(TASK DETAILS):
Print exactly those lines that run from the beginning of the data to the line bearing "type=relocated; before=jet-black cylinder; pos1=322,683;", inclusive.

(GIVEN DATA):
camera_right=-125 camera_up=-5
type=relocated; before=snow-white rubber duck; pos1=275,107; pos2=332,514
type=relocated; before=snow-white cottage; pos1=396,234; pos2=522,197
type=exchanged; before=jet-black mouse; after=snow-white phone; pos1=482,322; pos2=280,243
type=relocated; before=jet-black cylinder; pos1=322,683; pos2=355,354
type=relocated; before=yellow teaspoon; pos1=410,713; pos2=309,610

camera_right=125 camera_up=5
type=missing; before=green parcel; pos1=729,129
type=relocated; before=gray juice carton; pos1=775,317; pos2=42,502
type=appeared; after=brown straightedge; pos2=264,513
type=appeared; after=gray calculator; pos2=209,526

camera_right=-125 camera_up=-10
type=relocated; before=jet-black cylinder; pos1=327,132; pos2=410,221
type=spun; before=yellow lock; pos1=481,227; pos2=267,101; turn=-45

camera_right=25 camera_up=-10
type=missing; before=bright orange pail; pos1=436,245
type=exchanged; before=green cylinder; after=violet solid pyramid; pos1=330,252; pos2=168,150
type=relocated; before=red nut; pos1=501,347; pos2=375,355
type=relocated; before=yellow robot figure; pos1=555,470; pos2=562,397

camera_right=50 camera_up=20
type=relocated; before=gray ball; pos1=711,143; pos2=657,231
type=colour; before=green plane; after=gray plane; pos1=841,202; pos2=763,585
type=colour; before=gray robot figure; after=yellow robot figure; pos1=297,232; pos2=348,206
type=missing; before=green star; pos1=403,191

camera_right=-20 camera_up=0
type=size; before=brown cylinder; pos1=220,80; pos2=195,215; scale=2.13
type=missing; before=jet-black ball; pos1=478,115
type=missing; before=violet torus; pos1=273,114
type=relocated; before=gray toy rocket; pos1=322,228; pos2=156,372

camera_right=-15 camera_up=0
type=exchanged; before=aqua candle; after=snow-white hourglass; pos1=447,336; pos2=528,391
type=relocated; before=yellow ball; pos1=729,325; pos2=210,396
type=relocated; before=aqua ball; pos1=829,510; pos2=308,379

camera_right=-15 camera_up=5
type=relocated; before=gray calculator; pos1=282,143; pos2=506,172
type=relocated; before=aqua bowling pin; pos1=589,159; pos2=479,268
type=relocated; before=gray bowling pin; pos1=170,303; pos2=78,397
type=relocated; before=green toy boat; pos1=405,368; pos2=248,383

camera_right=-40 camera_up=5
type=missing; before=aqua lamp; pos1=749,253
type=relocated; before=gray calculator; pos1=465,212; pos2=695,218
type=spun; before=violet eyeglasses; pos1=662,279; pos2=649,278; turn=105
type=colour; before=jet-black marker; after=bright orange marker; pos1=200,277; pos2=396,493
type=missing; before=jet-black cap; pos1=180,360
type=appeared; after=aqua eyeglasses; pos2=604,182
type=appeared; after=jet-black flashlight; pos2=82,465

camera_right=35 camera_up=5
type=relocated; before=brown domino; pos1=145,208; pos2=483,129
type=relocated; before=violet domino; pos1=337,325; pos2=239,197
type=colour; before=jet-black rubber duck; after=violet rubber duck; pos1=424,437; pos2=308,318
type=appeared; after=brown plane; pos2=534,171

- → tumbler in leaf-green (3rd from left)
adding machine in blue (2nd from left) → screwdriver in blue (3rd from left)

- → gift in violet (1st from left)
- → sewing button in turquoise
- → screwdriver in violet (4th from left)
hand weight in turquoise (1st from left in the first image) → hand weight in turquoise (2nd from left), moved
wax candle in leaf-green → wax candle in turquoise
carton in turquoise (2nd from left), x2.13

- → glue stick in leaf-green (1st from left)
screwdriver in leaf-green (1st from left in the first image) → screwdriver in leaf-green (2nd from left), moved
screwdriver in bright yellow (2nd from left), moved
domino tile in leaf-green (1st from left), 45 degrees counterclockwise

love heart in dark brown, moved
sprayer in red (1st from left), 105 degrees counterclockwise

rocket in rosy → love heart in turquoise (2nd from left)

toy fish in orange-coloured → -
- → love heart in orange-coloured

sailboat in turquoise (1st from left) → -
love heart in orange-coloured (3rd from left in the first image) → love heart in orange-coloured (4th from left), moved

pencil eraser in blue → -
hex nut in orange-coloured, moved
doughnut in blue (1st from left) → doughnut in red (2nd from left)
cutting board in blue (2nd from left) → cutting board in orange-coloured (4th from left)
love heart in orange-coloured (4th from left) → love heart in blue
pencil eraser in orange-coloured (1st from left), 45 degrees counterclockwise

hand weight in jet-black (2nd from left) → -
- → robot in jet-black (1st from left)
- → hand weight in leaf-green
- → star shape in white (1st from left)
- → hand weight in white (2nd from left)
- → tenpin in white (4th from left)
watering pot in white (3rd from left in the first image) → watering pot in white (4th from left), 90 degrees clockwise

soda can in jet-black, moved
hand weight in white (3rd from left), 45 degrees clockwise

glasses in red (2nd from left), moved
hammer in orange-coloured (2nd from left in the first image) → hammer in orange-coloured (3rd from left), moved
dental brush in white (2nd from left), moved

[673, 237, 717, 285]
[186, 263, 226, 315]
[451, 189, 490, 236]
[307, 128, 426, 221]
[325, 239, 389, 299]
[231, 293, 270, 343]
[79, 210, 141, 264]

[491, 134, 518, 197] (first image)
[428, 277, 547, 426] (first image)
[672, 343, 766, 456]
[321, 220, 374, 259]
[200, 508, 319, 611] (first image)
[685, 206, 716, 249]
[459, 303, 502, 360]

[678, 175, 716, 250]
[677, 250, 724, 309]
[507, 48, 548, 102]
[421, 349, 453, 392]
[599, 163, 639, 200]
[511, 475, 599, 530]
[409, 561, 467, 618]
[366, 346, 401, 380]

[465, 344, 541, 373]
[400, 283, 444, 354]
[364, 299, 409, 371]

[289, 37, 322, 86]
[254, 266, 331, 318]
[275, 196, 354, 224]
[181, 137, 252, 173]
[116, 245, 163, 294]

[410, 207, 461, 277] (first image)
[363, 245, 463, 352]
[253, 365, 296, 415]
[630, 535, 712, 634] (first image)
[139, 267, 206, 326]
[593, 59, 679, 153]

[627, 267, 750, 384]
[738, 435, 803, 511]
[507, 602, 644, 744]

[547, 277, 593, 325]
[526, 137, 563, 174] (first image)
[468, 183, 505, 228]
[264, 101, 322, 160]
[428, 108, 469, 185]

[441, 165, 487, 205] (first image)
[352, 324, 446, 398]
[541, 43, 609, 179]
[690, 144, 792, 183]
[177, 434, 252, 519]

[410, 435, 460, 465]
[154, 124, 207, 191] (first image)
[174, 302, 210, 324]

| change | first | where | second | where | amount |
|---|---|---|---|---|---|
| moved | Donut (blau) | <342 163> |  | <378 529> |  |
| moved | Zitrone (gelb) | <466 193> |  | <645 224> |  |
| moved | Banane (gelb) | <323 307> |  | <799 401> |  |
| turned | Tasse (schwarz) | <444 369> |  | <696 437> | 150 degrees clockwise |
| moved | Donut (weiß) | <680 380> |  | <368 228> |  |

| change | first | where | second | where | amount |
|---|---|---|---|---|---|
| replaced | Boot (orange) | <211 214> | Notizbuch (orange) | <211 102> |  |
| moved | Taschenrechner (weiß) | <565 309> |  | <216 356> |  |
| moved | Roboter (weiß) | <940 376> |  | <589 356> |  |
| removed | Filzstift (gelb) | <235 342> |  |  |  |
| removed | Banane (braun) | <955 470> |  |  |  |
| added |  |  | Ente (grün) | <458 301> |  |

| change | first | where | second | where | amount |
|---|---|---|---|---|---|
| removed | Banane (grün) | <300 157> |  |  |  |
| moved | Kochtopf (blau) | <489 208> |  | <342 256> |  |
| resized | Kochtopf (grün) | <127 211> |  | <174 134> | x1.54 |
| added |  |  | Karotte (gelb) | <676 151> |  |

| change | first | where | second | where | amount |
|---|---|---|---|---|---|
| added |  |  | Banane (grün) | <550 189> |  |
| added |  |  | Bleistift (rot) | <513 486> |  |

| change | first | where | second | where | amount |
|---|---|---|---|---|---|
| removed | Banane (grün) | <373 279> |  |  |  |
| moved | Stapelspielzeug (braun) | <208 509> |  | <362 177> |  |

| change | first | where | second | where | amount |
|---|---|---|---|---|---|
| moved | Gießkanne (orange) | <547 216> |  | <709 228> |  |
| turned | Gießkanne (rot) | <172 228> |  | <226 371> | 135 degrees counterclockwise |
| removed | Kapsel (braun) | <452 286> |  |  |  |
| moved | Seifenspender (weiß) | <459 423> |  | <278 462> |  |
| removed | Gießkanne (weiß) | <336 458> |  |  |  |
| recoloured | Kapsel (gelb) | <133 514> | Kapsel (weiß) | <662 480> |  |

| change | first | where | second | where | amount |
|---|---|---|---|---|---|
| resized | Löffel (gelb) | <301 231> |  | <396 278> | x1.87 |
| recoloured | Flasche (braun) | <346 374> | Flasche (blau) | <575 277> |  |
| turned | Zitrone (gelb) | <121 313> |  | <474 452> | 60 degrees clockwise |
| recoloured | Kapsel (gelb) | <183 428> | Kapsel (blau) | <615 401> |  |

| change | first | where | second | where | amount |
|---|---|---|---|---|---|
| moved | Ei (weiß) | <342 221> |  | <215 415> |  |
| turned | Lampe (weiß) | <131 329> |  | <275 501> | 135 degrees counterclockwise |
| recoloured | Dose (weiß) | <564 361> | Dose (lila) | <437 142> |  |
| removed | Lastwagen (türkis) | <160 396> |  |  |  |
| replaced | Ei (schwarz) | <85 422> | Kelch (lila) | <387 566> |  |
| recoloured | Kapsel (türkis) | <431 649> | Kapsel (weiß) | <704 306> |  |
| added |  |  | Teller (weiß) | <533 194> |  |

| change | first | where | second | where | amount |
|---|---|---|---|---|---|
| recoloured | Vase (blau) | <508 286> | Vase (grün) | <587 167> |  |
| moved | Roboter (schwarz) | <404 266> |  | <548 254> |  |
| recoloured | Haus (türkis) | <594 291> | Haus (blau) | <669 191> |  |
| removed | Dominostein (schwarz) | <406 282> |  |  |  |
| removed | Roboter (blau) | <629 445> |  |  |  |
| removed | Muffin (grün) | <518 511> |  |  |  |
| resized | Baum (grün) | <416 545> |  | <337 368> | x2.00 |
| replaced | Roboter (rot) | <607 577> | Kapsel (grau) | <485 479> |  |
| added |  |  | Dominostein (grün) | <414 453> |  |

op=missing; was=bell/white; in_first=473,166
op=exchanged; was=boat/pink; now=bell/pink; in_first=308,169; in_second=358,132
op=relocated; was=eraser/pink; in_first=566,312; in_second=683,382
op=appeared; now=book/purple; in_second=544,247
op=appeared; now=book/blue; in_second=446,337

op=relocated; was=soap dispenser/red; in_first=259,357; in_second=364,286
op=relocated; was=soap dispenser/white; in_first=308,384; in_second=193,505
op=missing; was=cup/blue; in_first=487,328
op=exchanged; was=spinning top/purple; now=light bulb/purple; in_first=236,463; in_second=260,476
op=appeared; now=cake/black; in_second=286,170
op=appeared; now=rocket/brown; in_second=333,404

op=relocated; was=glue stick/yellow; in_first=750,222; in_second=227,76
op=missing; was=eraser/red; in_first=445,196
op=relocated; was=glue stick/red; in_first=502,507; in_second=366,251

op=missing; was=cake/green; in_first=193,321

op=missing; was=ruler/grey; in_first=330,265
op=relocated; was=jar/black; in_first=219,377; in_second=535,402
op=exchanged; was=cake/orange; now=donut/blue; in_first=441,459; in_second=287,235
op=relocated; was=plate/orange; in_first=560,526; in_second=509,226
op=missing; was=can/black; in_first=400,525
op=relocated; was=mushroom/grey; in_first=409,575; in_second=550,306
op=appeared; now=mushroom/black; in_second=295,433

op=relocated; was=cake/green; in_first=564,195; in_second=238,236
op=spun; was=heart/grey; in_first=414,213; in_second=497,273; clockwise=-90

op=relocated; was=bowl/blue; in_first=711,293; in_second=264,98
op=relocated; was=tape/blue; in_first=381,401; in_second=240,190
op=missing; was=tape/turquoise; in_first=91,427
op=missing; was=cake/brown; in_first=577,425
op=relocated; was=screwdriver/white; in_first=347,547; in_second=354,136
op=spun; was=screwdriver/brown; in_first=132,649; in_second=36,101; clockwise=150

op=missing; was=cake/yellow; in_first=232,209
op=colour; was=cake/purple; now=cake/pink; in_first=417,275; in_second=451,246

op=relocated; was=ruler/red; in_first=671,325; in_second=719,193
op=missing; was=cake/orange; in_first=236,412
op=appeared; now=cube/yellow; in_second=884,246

(WRITTEN ANSWER):
camera_right=-125 camera_up=-5
type=relocated; before=snow-white rubber duck; pos1=275,107; pos2=332,514
type=relocated; before=snow-white cottage; pos1=396,234; pos2=522,197
type=exchanged; before=jet-black mouse; after=snow-white phone; pos1=482,322; pos2=280,243
type=relocated; before=jet-black cylinder; pos1=322,683; pos2=355,354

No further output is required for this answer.